■ **What this task involves**:
Could the listing below be returned exactly, with its pictures left out?

■ **Given records**:

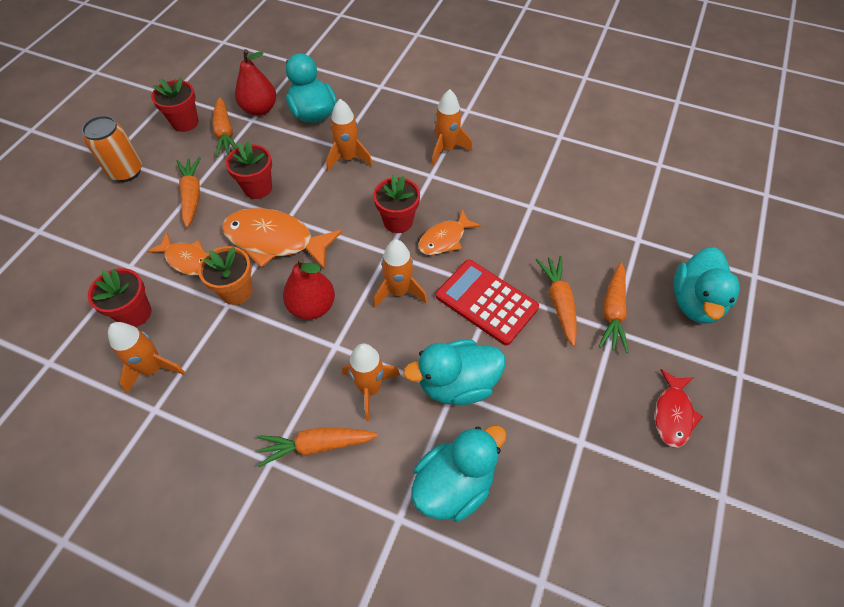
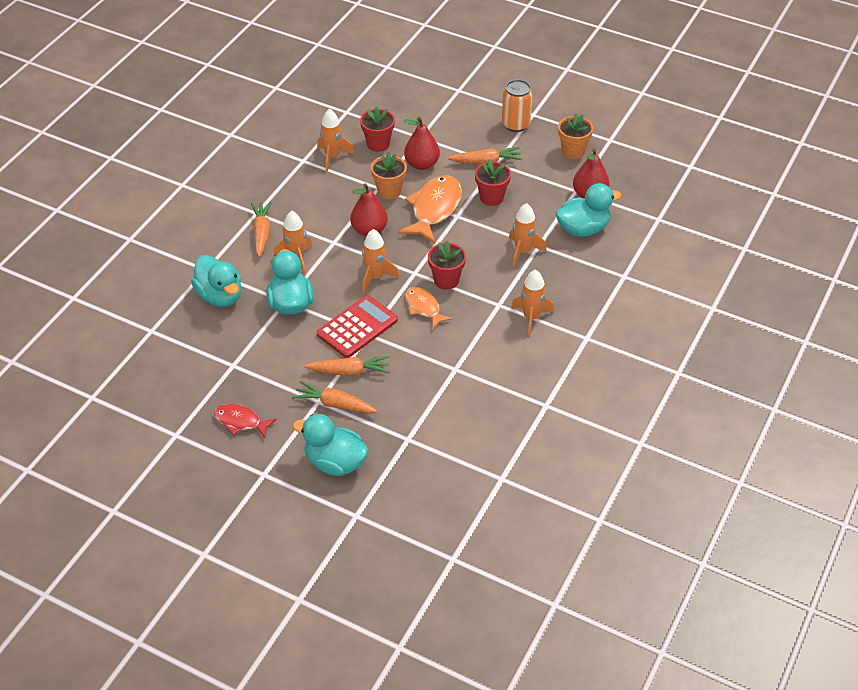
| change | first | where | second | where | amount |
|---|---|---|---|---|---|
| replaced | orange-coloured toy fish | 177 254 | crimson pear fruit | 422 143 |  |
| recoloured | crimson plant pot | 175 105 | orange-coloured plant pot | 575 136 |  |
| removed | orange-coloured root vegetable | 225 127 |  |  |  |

■ **Solved problem**:
| change | first | where | second | where | amount |
|---|---|---|---|---|---|
| replaced | orange-coloured toy fish | 177 254 | crimson pear fruit | 422 143 |  |
| recoloured | crimson plant pot | 175 105 | orange-coloured plant pot | 575 136 |  |
| removed | orange-coloured root vegetable | 225 127 |  |  |  |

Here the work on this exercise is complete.